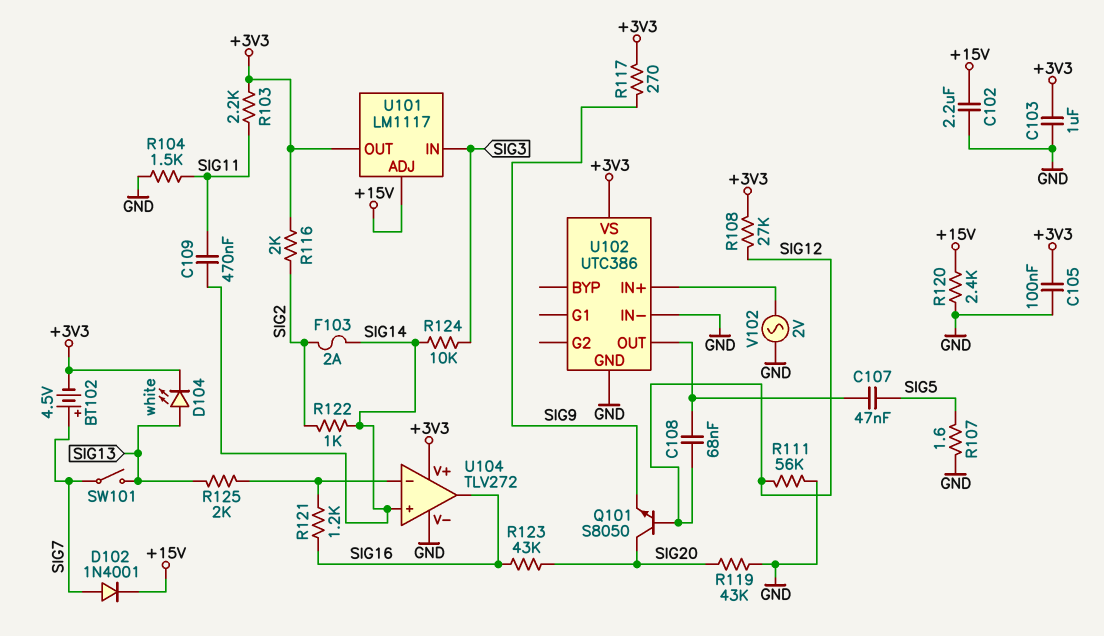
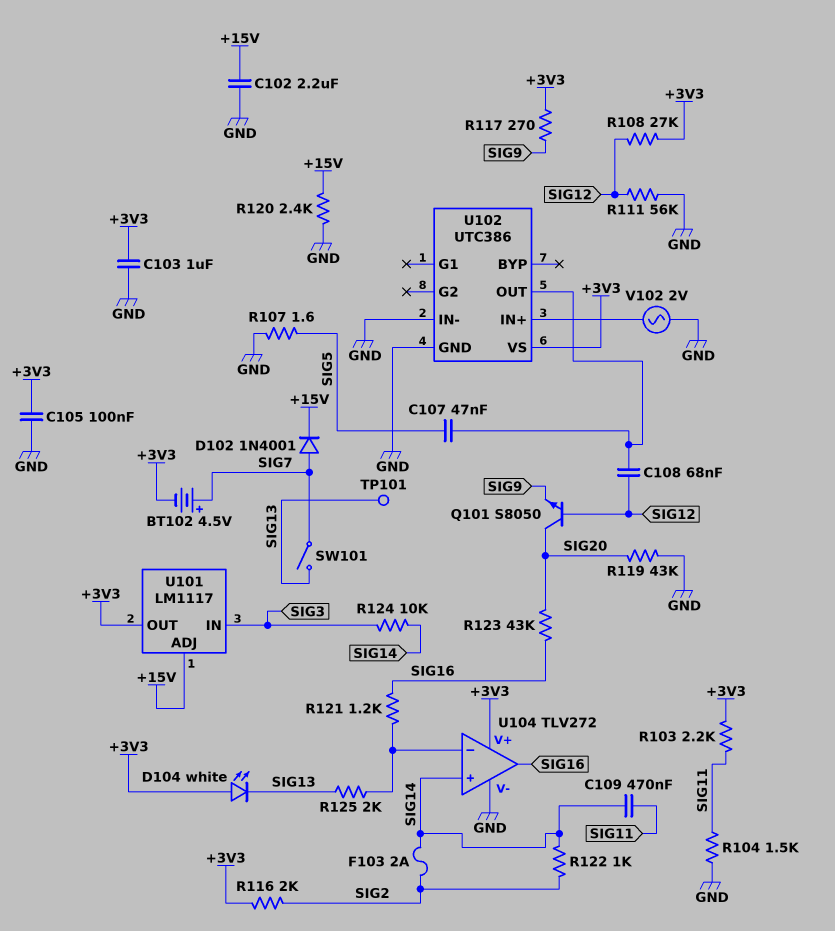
D104: LED white (A SIG13, K +3V3) -> LED white (A +3V3, K SIG13)
TP101: none -> test point (SIG13)

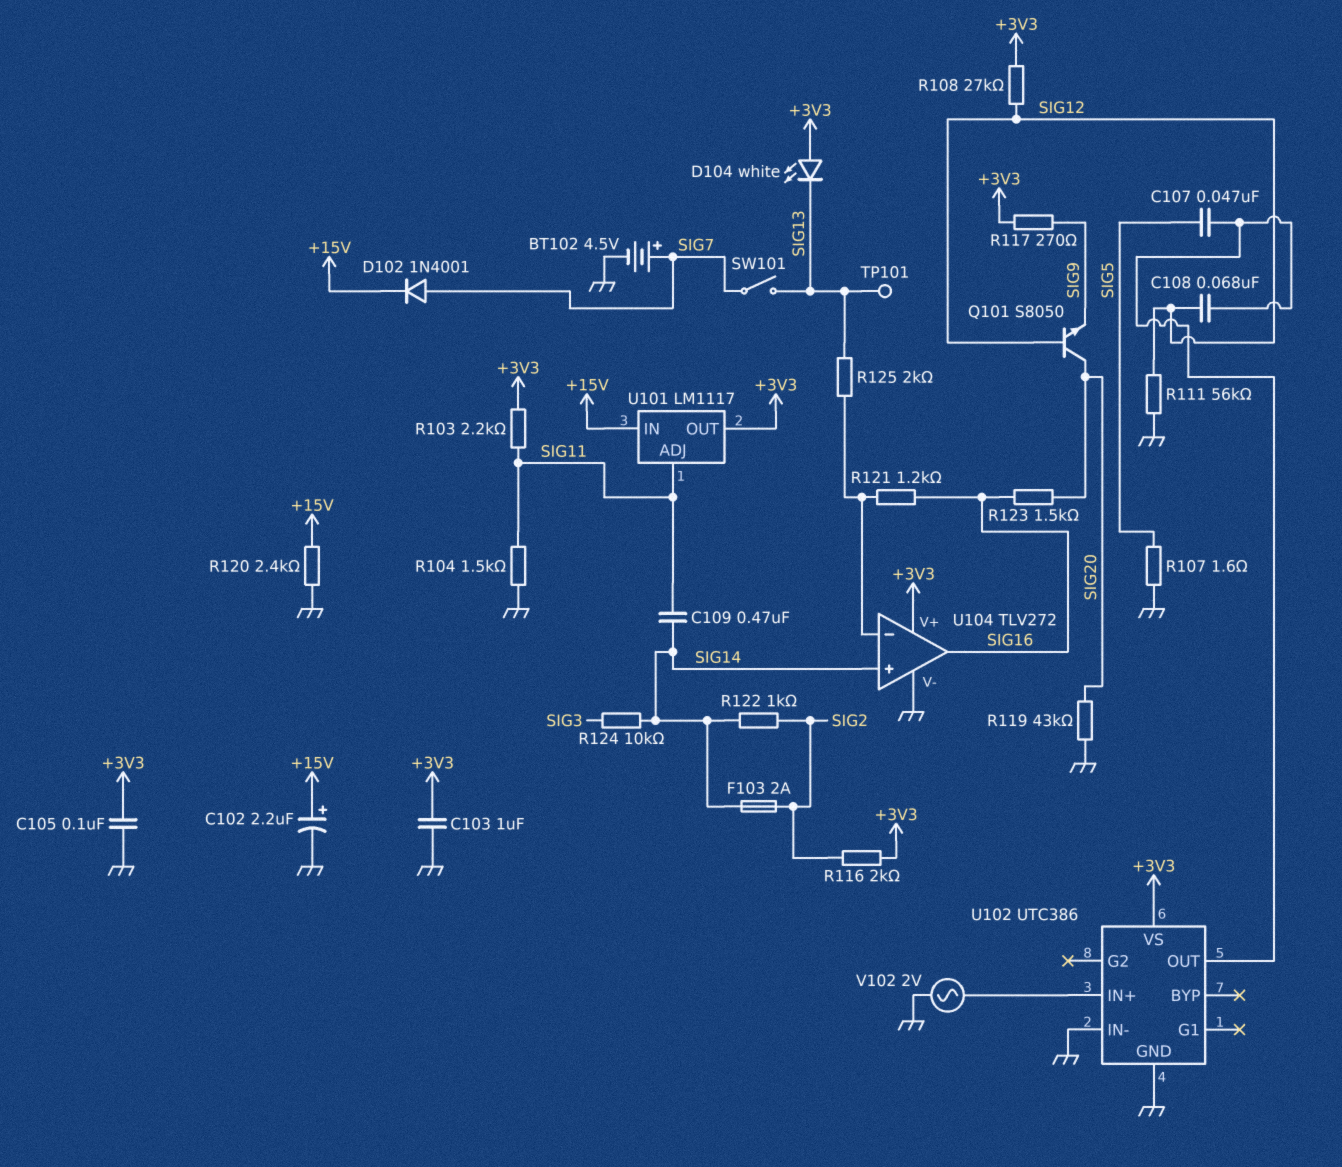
BT102: 4.5V (plus SIG7, minus +3V3) -> 4.5V (plus SIG7, minus GND)
C102: 2.2uF (+15V, GND) -> 2.2uF (plus +15V, minus GND)
R123: 43k (SIG16, SIG20) -> 1.5k (SIG16, SIG20)
U101 pin ADJ: +15V -> SIG11
U101 pin IN: SIG3 -> +15V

◆ ◆ ◆ ◆ ◆ ◆ ◆

EXERCISE REQUIREMENTS:
Every line from the one containing "R123: 43k (SIG16, SIG20)" through the last line of the entries should be output exactly; nothing else belongs in the reply.

RESPONSE TO THIS TASK:
R123: 43k (SIG16, SIG20) -> 1.5k (SIG16, SIG20)
U101 pin ADJ: +15V -> SIG11
U101 pin IN: SIG3 -> +15V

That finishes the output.